◆ THE TASK
How many lines of the listing below contain the string "kern"? Reply with the number alone.

## Start EXTRACTED RECORDS

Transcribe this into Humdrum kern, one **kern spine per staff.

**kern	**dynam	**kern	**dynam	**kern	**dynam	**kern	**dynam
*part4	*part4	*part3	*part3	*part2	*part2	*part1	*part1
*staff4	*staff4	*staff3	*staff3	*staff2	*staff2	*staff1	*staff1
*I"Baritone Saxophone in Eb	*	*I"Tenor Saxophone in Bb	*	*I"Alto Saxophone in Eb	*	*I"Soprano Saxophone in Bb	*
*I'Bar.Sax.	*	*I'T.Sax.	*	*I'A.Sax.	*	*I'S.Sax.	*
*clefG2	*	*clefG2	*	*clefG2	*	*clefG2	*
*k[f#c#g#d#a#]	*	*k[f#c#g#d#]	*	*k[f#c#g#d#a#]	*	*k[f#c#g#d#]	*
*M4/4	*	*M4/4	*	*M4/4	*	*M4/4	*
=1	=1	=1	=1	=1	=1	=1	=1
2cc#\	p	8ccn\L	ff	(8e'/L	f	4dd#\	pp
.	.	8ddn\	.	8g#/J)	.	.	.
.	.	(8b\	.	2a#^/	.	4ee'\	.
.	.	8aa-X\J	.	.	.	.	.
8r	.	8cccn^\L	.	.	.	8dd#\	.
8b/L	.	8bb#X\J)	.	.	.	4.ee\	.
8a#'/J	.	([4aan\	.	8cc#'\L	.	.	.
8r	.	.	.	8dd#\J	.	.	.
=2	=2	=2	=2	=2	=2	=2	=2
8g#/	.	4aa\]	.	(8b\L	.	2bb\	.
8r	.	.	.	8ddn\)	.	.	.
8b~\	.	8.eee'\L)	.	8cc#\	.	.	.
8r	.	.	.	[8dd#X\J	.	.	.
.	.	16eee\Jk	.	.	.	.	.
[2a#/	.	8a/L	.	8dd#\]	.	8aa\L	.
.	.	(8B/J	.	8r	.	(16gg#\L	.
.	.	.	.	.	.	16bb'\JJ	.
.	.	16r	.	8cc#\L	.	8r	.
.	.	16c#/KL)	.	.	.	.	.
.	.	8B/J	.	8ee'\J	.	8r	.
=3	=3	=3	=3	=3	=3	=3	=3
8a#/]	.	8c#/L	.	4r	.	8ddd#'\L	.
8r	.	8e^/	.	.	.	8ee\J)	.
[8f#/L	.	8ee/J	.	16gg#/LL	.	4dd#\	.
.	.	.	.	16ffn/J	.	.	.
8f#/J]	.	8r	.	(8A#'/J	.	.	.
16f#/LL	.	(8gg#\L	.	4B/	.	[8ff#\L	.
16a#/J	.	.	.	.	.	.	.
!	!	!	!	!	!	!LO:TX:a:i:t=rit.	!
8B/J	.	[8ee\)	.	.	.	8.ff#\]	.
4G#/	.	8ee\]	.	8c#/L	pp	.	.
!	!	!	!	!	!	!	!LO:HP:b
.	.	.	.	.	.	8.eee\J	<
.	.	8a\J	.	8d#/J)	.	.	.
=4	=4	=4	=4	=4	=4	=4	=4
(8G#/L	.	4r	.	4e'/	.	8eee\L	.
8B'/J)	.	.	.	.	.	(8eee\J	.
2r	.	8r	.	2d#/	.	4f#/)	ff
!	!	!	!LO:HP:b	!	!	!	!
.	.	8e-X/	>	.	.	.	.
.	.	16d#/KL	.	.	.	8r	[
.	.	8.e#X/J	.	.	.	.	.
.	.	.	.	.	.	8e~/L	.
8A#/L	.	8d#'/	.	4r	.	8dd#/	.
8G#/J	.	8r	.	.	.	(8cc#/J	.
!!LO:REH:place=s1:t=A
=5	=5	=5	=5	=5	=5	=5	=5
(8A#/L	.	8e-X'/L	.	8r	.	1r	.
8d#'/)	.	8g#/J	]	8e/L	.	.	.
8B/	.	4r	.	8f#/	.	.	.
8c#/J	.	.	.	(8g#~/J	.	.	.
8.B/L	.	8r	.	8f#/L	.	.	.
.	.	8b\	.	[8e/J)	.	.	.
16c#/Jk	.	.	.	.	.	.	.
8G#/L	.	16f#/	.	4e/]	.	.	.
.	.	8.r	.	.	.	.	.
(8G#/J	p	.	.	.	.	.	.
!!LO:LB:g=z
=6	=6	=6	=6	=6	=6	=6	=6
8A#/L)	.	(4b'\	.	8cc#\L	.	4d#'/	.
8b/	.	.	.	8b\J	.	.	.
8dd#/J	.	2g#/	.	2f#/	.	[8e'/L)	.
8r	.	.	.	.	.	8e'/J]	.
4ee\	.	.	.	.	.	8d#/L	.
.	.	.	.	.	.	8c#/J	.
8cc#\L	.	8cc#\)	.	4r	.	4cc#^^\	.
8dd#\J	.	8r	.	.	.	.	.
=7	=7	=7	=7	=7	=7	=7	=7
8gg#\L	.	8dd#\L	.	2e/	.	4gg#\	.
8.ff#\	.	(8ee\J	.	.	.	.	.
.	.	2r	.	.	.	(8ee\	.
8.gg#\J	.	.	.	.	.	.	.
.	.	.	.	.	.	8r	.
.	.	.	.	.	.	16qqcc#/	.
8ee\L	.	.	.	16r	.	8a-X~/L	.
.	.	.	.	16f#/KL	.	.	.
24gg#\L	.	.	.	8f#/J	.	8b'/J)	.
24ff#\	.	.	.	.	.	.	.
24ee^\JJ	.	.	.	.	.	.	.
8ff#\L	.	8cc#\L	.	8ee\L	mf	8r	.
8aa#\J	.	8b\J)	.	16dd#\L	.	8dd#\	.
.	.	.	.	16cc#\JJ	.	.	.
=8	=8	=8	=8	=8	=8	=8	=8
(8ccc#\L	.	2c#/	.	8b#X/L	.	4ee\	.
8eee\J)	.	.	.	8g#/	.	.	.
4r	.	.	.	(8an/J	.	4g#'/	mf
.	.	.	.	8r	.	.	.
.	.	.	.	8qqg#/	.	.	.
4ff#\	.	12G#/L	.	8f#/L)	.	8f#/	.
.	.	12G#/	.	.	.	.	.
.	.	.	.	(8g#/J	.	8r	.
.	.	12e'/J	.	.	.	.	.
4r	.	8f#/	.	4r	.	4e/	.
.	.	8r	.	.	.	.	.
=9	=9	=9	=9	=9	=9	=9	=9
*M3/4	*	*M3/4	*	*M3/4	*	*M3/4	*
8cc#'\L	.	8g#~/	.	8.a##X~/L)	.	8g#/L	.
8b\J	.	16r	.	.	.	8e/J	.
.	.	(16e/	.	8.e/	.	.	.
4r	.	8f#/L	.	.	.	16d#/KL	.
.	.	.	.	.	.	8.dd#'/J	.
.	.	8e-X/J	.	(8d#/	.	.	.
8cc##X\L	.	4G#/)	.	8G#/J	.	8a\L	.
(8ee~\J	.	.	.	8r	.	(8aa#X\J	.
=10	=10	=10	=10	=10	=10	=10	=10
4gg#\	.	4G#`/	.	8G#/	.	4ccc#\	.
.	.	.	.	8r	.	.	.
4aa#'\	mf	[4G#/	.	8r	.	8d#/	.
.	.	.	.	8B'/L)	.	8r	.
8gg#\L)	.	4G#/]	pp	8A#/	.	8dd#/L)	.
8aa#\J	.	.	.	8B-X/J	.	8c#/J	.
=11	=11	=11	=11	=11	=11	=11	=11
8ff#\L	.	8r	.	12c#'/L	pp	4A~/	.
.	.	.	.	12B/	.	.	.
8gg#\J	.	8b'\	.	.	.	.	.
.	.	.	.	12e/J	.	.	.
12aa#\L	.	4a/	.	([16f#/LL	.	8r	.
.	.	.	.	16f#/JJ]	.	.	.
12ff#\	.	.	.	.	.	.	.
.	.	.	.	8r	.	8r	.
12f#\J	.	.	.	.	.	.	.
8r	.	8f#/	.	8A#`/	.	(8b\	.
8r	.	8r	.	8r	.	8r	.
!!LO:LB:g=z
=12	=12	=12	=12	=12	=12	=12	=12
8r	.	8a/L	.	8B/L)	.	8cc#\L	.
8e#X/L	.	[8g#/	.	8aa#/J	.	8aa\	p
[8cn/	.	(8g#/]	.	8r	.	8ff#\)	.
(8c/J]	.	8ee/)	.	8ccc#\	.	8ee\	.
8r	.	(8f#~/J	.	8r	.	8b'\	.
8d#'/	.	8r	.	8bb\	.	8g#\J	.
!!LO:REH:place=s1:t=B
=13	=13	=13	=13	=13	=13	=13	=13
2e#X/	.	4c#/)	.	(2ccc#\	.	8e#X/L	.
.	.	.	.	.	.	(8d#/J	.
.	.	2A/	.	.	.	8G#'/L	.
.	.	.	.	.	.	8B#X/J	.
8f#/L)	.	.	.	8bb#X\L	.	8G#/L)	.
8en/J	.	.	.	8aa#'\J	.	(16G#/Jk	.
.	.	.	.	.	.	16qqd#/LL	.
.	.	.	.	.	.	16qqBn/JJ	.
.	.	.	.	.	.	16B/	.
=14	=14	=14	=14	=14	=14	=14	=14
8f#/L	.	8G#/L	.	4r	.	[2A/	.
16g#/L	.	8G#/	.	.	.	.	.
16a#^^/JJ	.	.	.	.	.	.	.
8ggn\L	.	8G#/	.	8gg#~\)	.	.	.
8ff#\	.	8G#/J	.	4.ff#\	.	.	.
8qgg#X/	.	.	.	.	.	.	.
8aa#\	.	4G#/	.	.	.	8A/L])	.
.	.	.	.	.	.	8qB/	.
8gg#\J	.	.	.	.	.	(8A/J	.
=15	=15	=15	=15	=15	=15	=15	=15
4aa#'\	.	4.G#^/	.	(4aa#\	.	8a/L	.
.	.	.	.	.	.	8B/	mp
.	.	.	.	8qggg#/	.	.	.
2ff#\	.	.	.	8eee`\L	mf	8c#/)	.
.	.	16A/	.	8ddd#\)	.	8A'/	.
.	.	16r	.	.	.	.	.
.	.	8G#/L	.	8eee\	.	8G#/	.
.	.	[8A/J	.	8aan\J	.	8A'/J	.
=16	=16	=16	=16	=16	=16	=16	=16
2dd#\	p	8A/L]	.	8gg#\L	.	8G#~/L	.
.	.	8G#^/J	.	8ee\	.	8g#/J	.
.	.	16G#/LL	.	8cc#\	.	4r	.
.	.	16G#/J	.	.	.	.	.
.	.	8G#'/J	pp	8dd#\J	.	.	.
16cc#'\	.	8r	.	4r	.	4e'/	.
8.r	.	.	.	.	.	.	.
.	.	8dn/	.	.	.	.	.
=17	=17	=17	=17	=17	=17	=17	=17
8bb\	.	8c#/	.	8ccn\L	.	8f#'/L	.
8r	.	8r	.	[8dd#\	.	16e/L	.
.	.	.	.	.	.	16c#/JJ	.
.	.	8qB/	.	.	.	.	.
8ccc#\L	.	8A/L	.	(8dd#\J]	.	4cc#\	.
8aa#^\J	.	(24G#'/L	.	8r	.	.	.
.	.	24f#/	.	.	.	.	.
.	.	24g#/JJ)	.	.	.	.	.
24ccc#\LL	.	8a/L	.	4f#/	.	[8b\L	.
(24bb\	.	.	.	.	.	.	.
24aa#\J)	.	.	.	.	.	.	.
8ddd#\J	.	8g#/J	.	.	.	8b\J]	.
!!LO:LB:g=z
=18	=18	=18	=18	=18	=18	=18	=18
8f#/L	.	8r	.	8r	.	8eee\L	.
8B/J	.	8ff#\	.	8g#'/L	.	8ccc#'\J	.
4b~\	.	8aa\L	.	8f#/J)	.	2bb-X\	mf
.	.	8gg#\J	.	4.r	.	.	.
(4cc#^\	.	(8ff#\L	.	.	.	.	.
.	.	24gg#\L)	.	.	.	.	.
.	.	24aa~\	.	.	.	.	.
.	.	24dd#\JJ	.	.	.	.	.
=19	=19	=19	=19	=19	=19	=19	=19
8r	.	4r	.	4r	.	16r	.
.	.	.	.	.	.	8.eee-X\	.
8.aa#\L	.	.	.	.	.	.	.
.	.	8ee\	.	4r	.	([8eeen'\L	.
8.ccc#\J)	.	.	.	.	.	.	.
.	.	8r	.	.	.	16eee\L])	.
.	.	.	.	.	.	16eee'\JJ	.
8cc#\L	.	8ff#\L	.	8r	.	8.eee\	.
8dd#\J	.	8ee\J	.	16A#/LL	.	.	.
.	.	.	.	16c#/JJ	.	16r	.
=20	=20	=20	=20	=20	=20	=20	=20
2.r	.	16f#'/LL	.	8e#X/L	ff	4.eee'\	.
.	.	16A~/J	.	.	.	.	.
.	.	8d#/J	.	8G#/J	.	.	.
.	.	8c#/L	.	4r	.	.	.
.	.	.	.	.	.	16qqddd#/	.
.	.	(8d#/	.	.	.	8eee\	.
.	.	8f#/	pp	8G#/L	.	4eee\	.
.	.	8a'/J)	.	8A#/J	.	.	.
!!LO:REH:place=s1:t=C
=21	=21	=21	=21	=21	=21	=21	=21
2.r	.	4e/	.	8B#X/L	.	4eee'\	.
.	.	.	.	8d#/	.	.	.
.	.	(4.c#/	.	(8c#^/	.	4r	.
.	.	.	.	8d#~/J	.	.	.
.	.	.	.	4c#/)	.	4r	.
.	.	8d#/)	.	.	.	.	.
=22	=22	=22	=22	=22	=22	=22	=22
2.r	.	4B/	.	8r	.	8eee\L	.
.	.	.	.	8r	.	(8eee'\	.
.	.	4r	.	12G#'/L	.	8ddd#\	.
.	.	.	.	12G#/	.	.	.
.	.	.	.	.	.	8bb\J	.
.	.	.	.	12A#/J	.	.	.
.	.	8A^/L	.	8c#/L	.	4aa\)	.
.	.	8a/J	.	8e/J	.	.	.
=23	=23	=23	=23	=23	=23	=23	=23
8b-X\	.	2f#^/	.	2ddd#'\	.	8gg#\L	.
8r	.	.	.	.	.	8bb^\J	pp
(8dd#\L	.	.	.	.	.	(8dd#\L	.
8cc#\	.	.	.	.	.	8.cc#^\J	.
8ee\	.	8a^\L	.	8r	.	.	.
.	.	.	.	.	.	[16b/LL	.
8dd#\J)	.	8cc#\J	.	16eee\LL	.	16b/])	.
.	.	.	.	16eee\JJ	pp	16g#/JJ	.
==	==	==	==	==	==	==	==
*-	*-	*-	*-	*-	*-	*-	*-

## End EXTRACTED RECORDS

◆ ANSWER TO THIS EXERCISE
2